HOW TO COMPLETE THIS TASK:
Please give nothing except the number of lines in the records below that include the word "none".

Top of INFORMATION PROVIDED

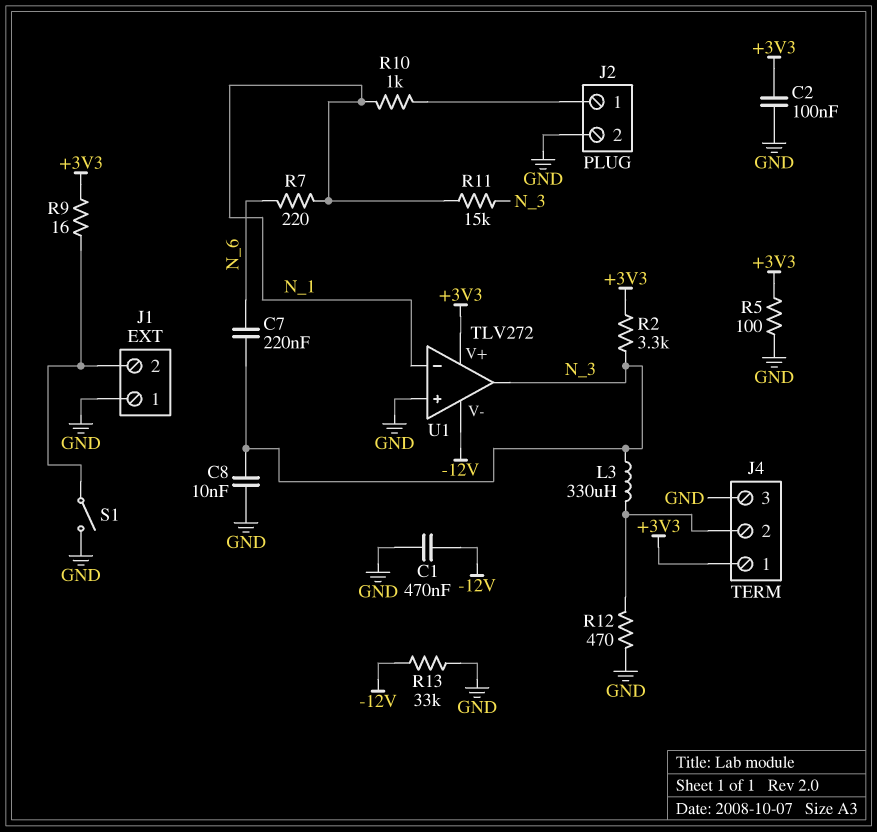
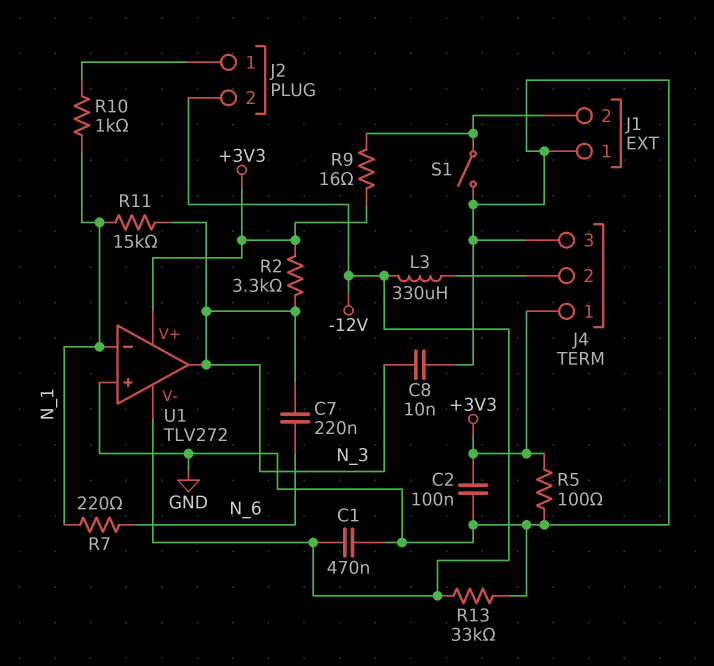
J2 pin 2: GND -> -12V
L3: 330uH (J4/2, N_3) -> 330uH (-12V, J4/2)
R12: 470 (GND, J4/2) -> none

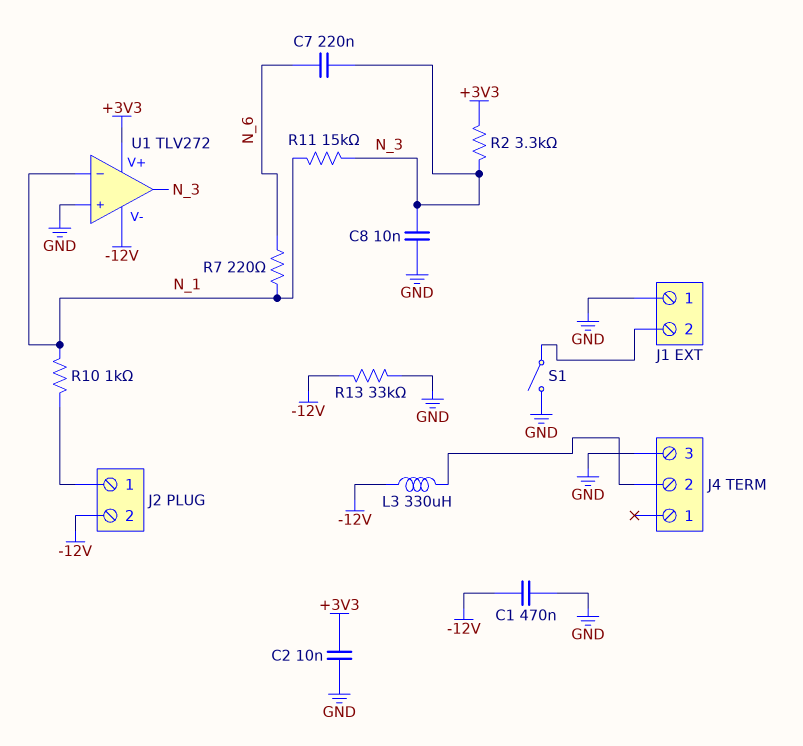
C2: 100nF (+3V3, GND) -> 10nF (+3V3, GND)
J4 pin 1: +3V3 -> none
R5: 100 (+3V3, GND) -> none
R9: 16 (+3V3, J1/2) -> none

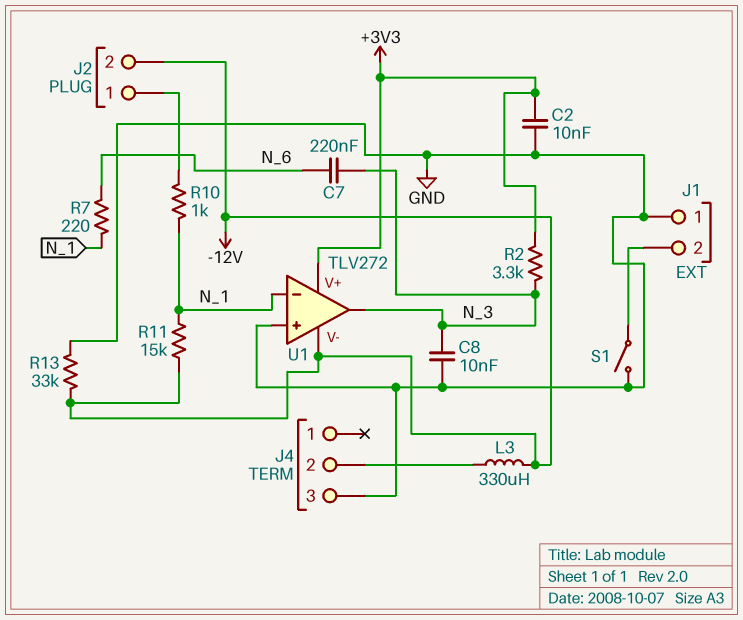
C1: 470nF (-12V, GND) -> none
R11: 15k (N_1, N_3) -> 15k (-12V, N_1)

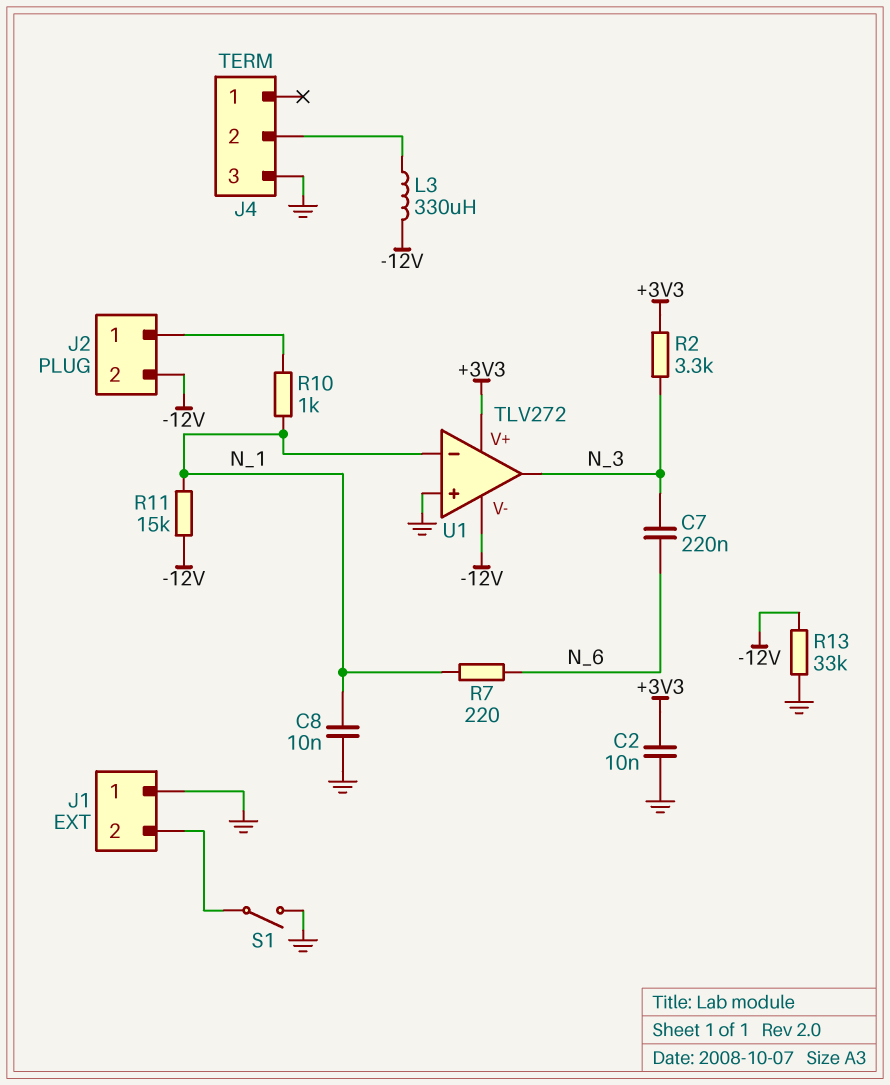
C8: 10nF (GND, N_3) -> 10nF (GND, N_1)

Bottom of INFORMATION PROVIDED

ANSWER TO THIS PROBLEM:
5